*** Opening of Given information ***

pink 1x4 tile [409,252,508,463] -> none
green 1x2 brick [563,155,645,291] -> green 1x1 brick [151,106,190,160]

*** Close of Given information ***
*** Opening of Given information ***

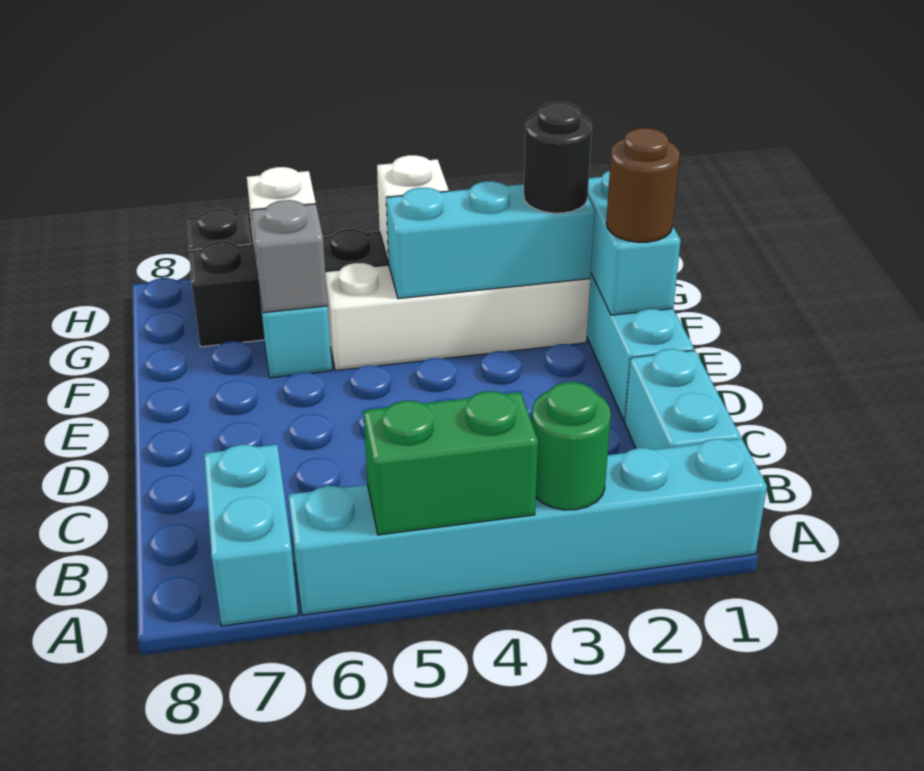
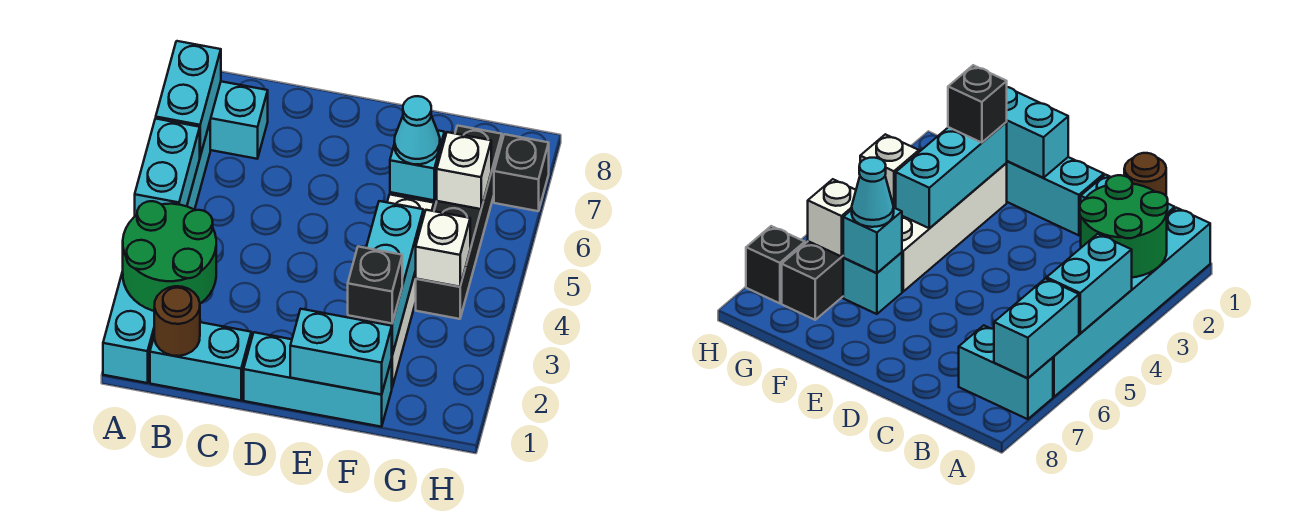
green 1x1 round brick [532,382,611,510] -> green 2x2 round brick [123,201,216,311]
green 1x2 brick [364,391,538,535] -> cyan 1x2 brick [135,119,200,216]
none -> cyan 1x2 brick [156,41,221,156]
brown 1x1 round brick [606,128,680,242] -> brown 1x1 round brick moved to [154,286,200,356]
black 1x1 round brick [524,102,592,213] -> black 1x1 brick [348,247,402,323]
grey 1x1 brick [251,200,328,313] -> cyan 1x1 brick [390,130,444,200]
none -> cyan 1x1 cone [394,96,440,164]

*** Close of Given information ***

[Work request] Output only an exact transcription of the lines above from the one with "grey 1x1 brick" up to and including the one with "none -> cyan 1x1 cone [394,96,440,164]".

[Response area]
grey 1x1 brick [251,200,328,313] -> cyan 1x1 brick [390,130,444,200]
none -> cyan 1x1 cone [394,96,440,164]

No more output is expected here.